Each line of the records is to be returned verbatim, with the images omitted.
══════════
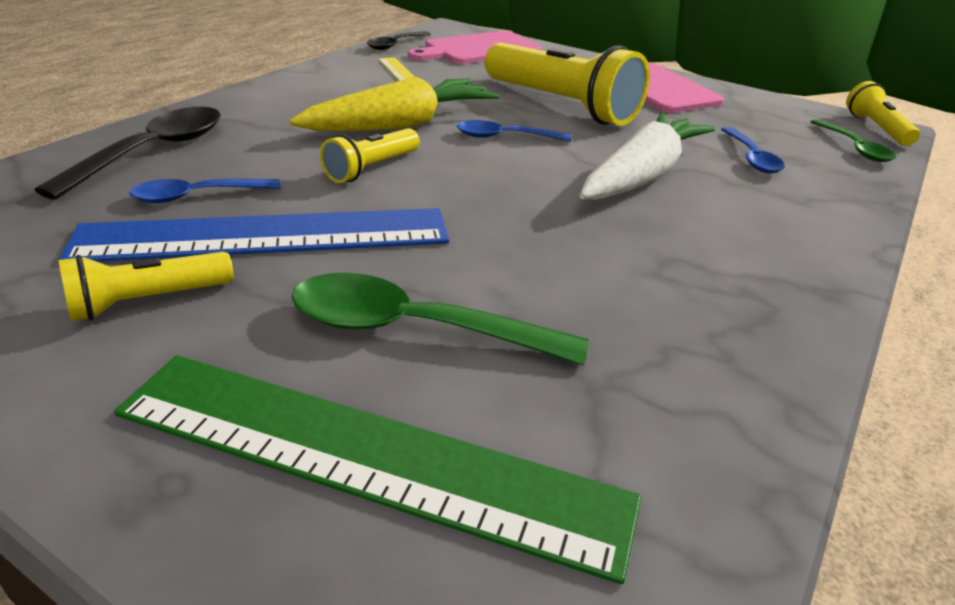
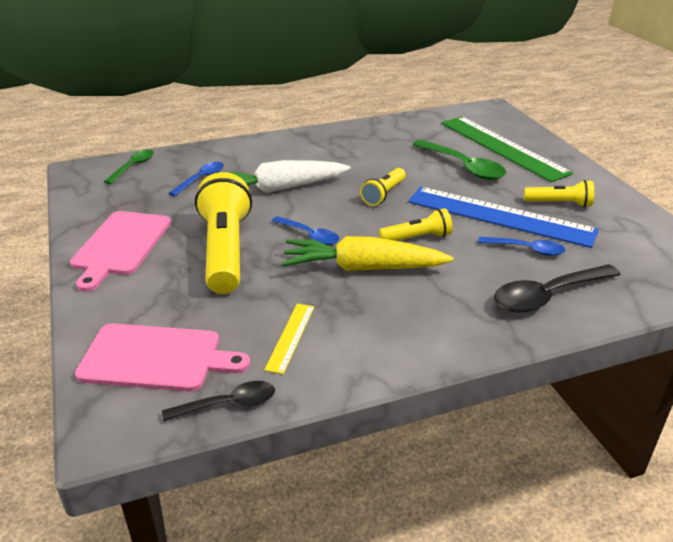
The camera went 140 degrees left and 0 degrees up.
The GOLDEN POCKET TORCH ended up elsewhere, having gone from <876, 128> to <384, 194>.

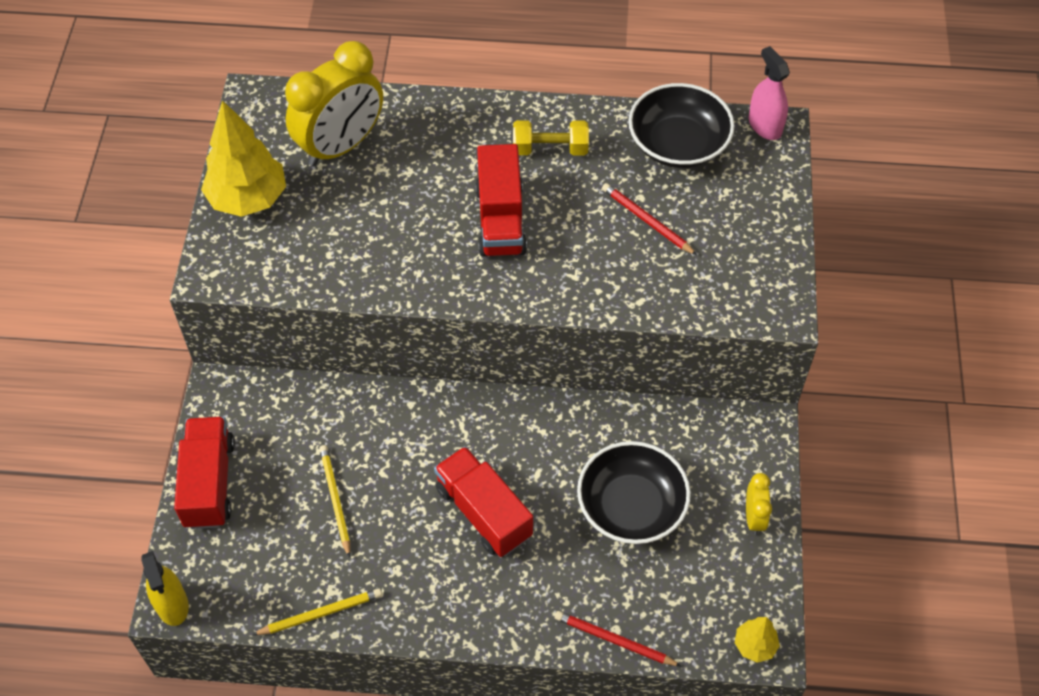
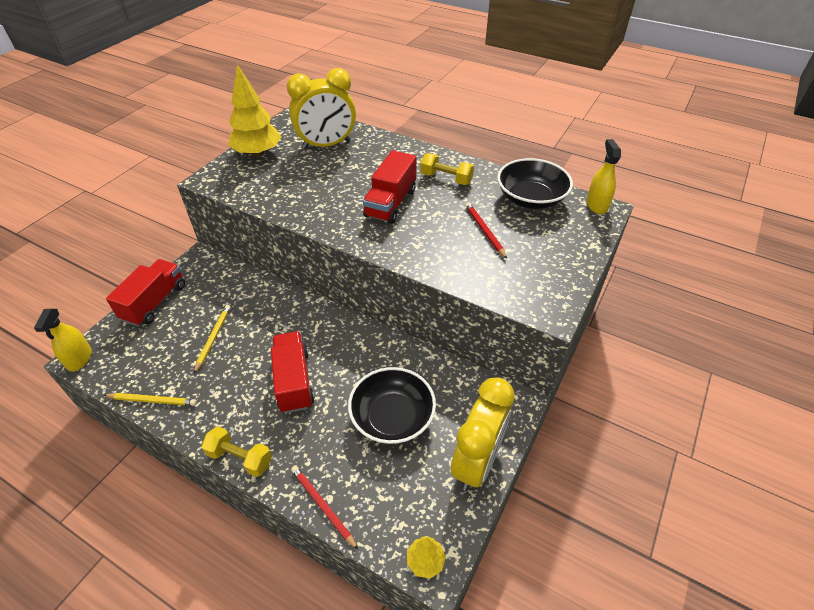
The camera went 25 degrees right and 10 degrees down.
The second view gained the GOLDEN DUMBBELL at <240, 458>.
What was the PINK SPRAY BOTTLE at <765, 126> turned into the GOLDEN SPRAY BOTTLE at <596, 205>.
The size of the GOLDEN BEDSIDE CLOCK at <754, 517> changed by a factor of 2.16.

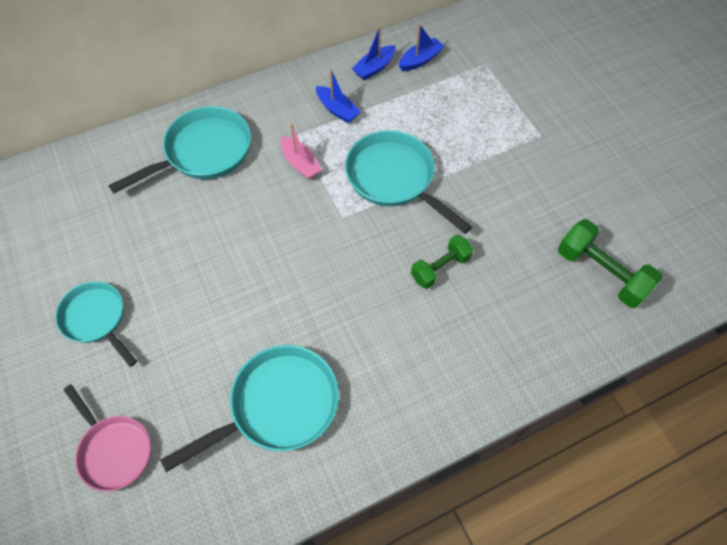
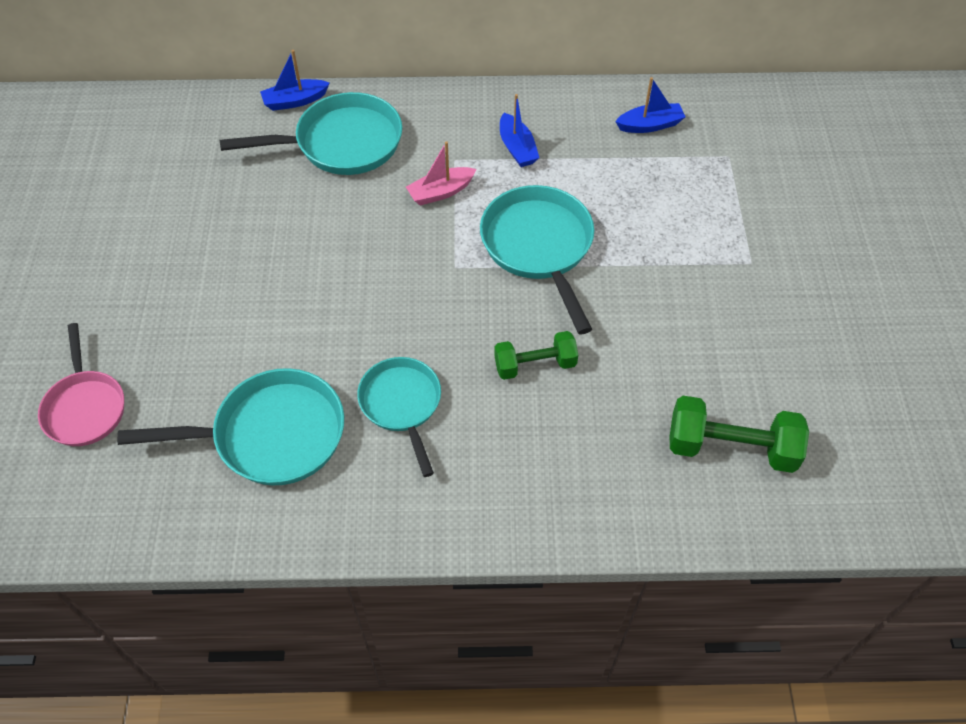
The camera went 25 degrees right and 5 degrees down.
The TEAL SKILLET ended up elsewhere, having gone from <96, 319> to <402, 405>.
The BLUE BOAT ended up elsewhere, having gone from <374, 68> to <295, 101>.
The PINK BOAT at <300, 163> ended up facing another way, 75 degrees clockwise from before.
The LEAF-GREEN DUMBBELL at <601, 273> ended up facing another way, 60 degrees counterclockwise from before.

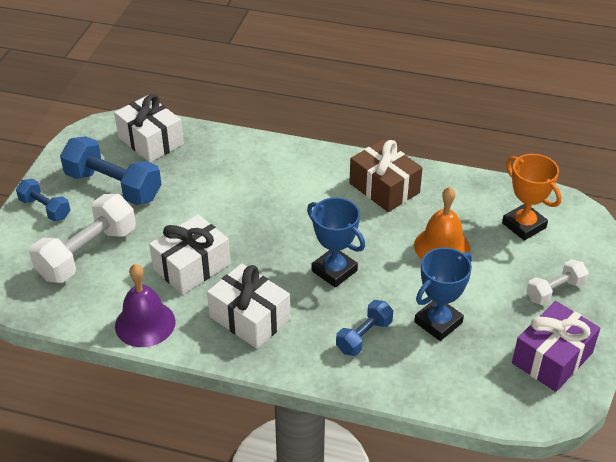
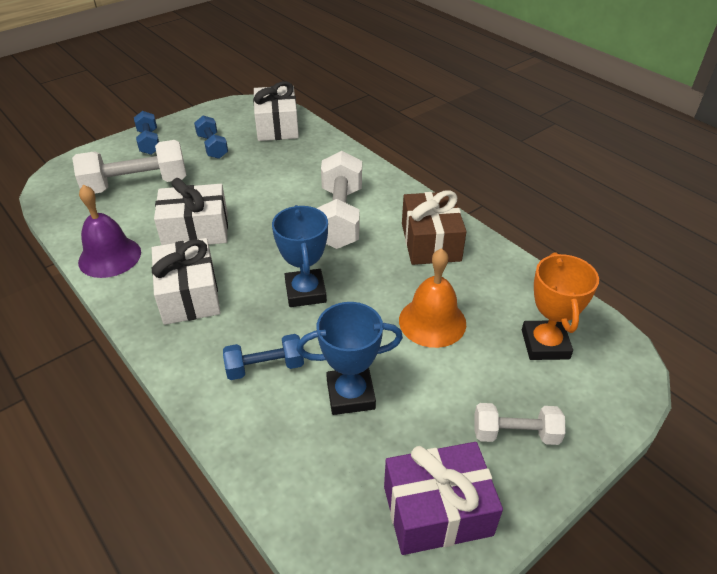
The camera went 35 degrees right and 0 degrees up.
The second view gained the PURE WHITE DUMBBELL at <340, 217>.
The size of the BLUE DUMBBELL at <113, 186> changed by a factor of 0.56.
══════════
Task output -
The camera went 140 degrees left and 0 degrees up.
The GOLDEN POCKET TORCH ended up elsewhere, having gone from <876, 128> to <384, 194>.

The camera went 25 degrees right and 10 degrees down.
The second view gained the GOLDEN DUMBBELL at <240, 458>.
What was the PINK SPRAY BOTTLE at <765, 126> turned into the GOLDEN SPRAY BOTTLE at <596, 205>.
The size of the GOLDEN BEDSIDE CLOCK at <754, 517> changed by a factor of 2.16.

The camera went 25 degrees right and 5 degrees down.
The TEAL SKILLET ended up elsewhere, having gone from <96, 319> to <402, 405>.
The BLUE BOAT ended up elsewhere, having gone from <374, 68> to <295, 101>.
The PINK BOAT at <300, 163> ended up facing another way, 75 degrees clockwise from before.
The LEAF-GREEN DUMBBELL at <601, 273> ended up facing another way, 60 degrees counterclockwise from before.

The camera went 35 degrees right and 0 degrees up.
The second view gained the PURE WHITE DUMBBELL at <340, 217>.
The size of the BLUE DUMBBELL at <113, 186> changed by a factor of 0.56.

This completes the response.